Start of Block
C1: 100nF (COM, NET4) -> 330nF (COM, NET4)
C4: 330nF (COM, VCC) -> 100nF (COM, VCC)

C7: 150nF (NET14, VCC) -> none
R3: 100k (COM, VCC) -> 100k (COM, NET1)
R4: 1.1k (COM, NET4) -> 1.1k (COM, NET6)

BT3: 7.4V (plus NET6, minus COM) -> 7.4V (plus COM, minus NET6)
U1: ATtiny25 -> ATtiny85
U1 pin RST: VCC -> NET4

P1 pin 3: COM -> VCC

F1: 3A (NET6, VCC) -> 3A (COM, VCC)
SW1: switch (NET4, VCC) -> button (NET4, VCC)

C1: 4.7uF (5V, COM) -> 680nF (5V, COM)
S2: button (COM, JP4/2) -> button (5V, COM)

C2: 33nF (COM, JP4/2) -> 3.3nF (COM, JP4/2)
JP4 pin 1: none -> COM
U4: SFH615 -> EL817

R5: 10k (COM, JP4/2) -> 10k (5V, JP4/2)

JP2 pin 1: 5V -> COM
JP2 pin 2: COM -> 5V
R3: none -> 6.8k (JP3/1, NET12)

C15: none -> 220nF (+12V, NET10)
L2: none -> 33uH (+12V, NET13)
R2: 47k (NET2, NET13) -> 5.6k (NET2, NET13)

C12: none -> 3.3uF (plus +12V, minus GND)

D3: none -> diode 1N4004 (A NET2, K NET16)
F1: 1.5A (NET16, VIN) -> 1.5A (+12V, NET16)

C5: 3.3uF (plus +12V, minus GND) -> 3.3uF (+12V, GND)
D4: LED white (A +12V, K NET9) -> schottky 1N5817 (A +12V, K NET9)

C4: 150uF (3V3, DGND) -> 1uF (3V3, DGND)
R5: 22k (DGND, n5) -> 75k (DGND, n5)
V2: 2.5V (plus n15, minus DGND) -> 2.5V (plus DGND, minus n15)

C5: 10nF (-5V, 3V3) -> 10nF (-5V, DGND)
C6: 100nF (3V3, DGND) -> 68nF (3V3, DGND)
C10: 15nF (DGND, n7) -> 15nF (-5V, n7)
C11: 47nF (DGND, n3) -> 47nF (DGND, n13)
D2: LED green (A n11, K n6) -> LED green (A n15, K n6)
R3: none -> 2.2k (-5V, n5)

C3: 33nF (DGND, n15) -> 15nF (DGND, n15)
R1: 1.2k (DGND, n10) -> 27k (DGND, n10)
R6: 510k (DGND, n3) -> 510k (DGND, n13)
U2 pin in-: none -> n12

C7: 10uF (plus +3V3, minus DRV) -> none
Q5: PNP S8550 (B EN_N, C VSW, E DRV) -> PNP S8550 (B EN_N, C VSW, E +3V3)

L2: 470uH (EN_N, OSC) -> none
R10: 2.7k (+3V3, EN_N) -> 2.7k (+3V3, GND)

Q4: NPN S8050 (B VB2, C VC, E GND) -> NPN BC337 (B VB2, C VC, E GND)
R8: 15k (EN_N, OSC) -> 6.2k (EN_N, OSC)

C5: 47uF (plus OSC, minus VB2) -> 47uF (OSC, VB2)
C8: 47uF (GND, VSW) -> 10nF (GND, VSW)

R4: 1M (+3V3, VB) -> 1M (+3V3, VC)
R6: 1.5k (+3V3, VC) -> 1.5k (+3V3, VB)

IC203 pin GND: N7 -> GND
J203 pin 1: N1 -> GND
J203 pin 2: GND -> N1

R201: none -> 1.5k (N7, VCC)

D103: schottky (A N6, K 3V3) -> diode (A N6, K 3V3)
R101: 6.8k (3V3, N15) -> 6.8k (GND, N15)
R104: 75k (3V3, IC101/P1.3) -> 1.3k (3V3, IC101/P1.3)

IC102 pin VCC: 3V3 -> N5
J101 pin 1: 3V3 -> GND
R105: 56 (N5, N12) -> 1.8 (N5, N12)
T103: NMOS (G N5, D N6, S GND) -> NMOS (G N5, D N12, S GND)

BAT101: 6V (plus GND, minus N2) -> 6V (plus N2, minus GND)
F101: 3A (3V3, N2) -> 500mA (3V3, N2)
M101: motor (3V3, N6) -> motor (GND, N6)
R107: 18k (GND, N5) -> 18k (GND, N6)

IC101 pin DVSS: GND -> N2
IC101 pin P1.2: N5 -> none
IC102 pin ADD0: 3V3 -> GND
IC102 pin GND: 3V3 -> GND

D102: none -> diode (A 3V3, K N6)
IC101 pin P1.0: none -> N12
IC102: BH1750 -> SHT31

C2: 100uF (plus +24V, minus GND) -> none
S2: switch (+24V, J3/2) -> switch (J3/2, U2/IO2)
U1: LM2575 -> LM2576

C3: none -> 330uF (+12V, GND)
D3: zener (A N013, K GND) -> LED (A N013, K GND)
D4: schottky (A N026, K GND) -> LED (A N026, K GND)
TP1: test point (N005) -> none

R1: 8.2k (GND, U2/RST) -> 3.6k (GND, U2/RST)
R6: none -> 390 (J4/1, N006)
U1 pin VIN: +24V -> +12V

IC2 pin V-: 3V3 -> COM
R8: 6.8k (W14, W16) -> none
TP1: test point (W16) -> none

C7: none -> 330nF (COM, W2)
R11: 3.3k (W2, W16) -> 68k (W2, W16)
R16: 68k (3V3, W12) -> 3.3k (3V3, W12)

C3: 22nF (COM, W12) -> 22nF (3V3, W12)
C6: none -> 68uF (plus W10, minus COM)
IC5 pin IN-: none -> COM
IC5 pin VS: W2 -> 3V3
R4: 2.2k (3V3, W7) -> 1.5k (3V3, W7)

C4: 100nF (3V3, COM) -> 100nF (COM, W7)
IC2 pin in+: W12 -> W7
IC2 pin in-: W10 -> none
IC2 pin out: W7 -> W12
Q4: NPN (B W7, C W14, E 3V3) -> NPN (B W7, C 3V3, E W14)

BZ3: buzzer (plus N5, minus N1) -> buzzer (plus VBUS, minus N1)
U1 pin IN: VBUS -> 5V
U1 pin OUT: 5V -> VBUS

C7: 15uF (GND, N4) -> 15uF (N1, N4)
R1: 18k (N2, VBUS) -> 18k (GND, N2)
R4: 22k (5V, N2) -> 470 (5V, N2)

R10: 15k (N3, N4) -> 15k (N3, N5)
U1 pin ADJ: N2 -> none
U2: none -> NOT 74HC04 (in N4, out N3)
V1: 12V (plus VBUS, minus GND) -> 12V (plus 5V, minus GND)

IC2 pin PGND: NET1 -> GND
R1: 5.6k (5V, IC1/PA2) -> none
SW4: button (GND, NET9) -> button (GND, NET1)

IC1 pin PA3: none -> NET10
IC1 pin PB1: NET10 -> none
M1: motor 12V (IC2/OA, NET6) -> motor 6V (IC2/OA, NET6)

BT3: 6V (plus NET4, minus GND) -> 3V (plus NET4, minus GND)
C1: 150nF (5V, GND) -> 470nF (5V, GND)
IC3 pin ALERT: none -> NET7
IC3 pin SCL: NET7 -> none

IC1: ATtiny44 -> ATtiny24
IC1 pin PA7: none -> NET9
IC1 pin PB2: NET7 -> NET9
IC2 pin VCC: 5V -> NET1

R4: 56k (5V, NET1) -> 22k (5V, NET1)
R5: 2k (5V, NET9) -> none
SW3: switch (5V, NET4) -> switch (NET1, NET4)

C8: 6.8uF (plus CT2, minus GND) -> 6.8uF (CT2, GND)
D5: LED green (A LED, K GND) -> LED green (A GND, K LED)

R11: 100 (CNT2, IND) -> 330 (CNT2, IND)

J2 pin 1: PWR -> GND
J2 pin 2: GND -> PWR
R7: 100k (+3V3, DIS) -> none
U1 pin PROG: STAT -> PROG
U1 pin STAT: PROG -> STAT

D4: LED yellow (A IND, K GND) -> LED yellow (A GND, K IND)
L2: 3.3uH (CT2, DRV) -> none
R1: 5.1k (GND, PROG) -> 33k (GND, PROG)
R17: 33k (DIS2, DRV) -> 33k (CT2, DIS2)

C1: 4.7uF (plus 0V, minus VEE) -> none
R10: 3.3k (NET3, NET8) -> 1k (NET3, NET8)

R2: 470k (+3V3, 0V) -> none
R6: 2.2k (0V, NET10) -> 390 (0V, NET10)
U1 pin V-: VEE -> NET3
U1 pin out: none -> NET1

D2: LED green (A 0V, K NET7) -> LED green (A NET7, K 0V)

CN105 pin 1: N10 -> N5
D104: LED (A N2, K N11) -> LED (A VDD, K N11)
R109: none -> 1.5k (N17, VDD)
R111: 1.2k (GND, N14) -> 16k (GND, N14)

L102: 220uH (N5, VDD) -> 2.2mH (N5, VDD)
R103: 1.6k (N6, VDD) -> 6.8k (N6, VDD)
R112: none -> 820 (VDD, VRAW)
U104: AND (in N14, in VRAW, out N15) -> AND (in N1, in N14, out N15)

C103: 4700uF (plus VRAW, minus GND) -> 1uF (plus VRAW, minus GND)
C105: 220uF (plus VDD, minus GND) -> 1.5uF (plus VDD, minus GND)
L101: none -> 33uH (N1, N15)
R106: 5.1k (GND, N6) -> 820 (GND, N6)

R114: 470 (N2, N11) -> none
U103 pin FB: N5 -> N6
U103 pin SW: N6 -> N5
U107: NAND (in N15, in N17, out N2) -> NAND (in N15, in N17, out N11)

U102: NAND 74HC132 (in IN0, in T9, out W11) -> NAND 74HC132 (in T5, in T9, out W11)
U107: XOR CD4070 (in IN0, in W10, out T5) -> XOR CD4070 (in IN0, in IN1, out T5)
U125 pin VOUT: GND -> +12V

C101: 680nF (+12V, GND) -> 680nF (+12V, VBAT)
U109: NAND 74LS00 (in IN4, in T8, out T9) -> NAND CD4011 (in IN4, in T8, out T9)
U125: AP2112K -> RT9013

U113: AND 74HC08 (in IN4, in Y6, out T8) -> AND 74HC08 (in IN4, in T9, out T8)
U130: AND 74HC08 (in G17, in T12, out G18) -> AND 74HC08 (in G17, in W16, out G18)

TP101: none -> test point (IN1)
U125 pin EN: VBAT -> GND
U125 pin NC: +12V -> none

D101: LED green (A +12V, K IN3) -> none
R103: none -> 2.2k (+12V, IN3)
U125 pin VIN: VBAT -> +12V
End of Block
Copy word for word the stretch of entries above from the line that has "R103: 1.6k (N6, VDD) -> 6.8k (N6, VDD)" through the line that has "U125 pin NC: +12V -> none", both ends included, and nothing outside it.

R103: 1.6k (N6, VDD) -> 6.8k (N6, VDD)
R112: none -> 820 (VDD, VRAW)
U104: AND (in N14, in VRAW, out N15) -> AND (in N1, in N14, out N15)

C103: 4700uF (plus VRAW, minus GND) -> 1uF (plus VRAW, minus GND)
C105: 220uF (plus VDD, minus GND) -> 1.5uF (plus VDD, minus GND)
L101: none -> 33uH (N1, N15)
R106: 5.1k (GND, N6) -> 820 (GND, N6)

R114: 470 (N2, N11) -> none
U103 pin FB: N5 -> N6
U103 pin SW: N6 -> N5
U107: NAND (in N15, in N17, out N2) -> NAND (in N15, in N17, out N11)

U102: NAND 74HC132 (in IN0, in T9, out W11) -> NAND 74HC132 (in T5, in T9, out W11)
U107: XOR CD4070 (in IN0, in W10, out T5) -> XOR CD4070 (in IN0, in IN1, out T5)
U125 pin VOUT: GND -> +12V

C101: 680nF (+12V, GND) -> 680nF (+12V, VBAT)
U109: NAND 74LS00 (in IN4, in T8, out T9) -> NAND CD4011 (in IN4, in T8, out T9)
U125: AP2112K -> RT9013

U113: AND 74HC08 (in IN4, in Y6, out T8) -> AND 74HC08 (in IN4, in T9, out T8)
U130: AND 74HC08 (in G17, in T12, out G18) -> AND 74HC08 (in G17, in W16, out G18)

TP101: none -> test point (IN1)
U125 pin EN: VBAT -> GND
U125 pin NC: +12V -> none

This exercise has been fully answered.